'''

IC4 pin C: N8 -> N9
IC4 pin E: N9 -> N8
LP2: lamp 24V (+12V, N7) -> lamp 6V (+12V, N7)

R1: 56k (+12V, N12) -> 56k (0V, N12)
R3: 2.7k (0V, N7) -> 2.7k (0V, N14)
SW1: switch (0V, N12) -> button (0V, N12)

'''
'''

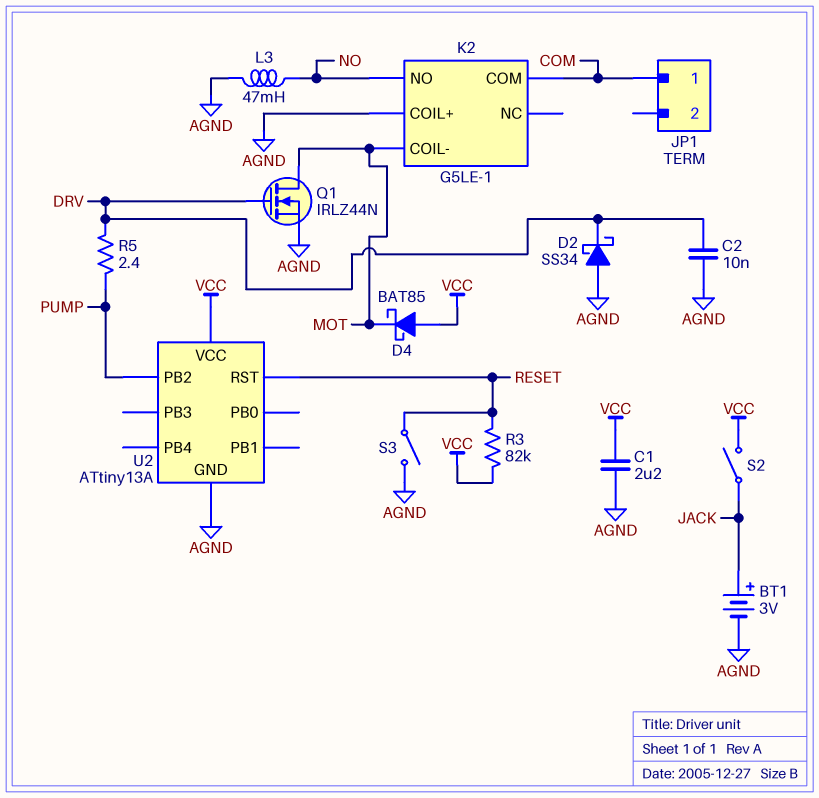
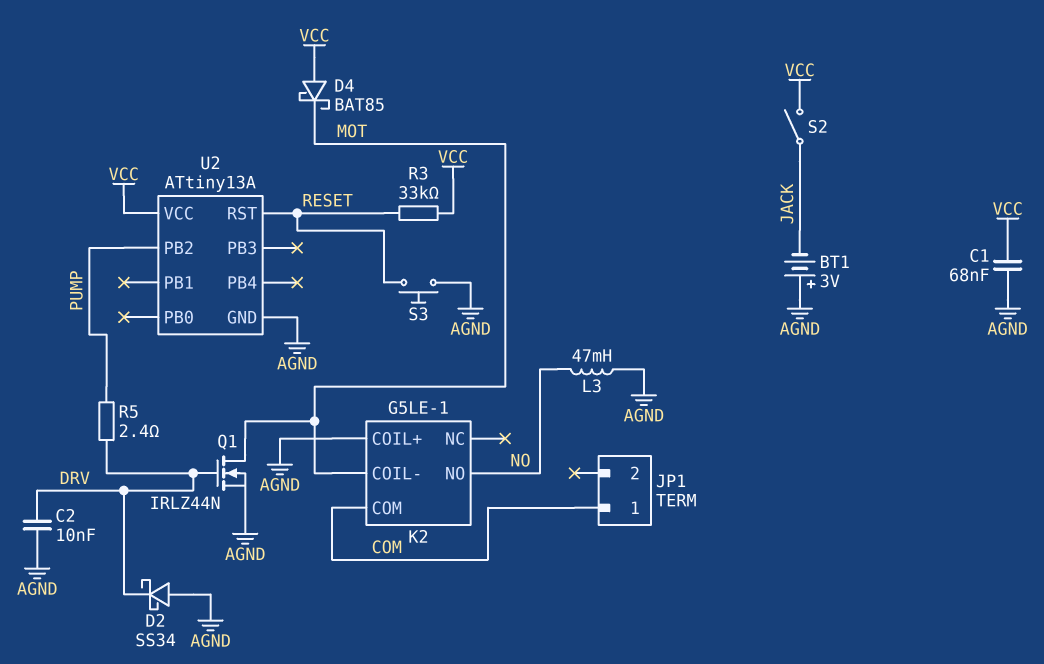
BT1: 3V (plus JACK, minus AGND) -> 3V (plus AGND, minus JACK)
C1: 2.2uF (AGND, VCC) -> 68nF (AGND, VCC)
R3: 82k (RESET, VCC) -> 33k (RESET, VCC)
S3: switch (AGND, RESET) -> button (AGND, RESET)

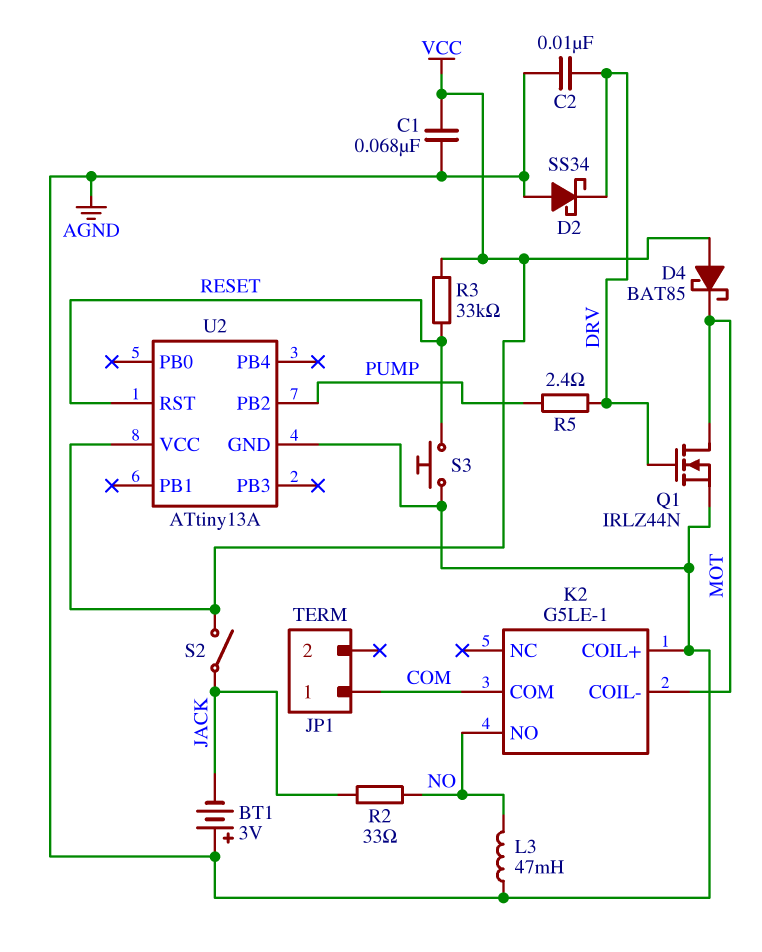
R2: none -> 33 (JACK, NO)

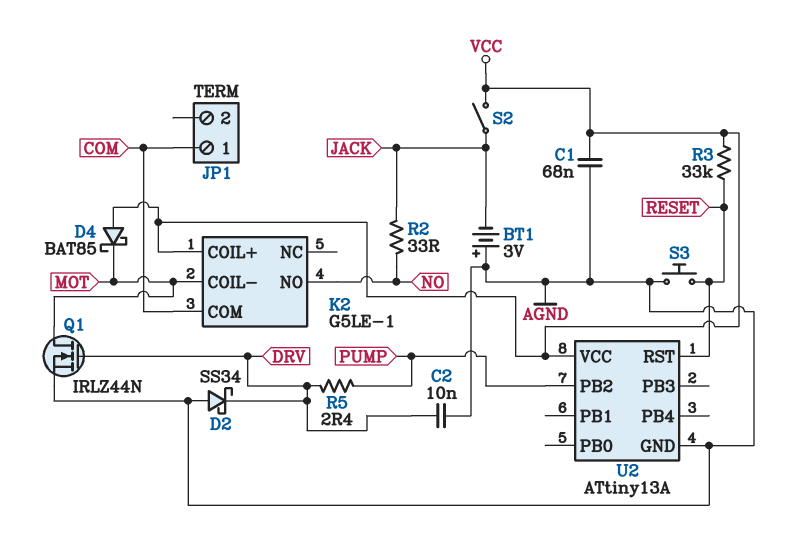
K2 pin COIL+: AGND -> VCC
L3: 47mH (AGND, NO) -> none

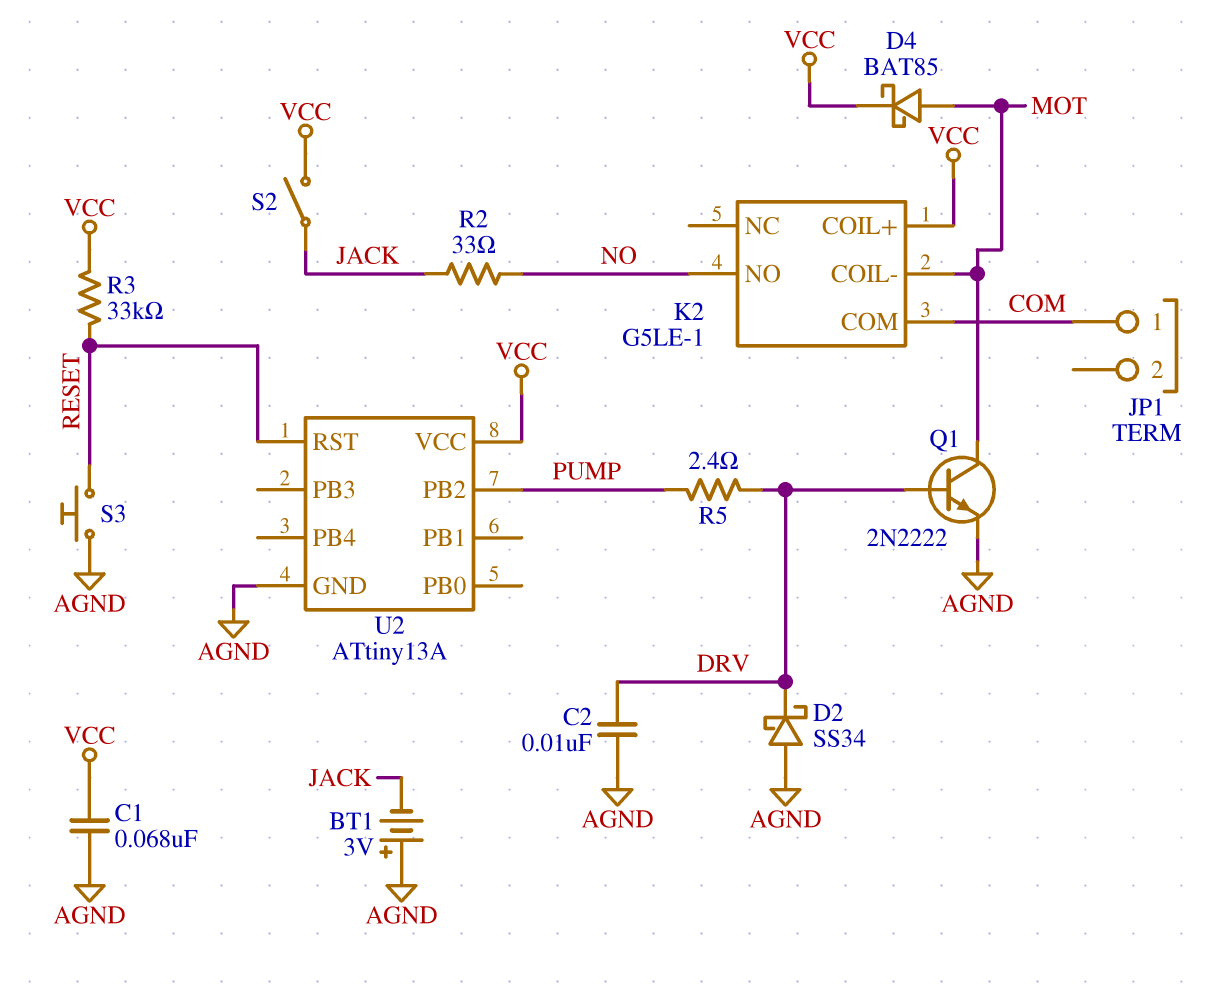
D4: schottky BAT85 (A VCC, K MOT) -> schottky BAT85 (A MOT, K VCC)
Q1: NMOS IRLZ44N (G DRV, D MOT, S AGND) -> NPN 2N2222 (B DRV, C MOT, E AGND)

'''
'''

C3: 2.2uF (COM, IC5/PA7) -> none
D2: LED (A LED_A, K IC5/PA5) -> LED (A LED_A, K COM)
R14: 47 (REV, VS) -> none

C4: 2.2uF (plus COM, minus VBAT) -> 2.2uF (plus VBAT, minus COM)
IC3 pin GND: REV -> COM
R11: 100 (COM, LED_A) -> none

'''

Task instructions:
What is needed is an exact copy of the lines above, from the one containing "R1: 56k (+12V, N12) -> 56k (0V, N12)" through the one containing "SW1: switch (0V, N12) -> button (0V, N12)", with nothing added.

Written solution:
R1: 56k (+12V, N12) -> 56k (0V, N12)
R3: 2.7k (0V, N7) -> 2.7k (0V, N14)
SW1: switch (0V, N12) -> button (0V, N12)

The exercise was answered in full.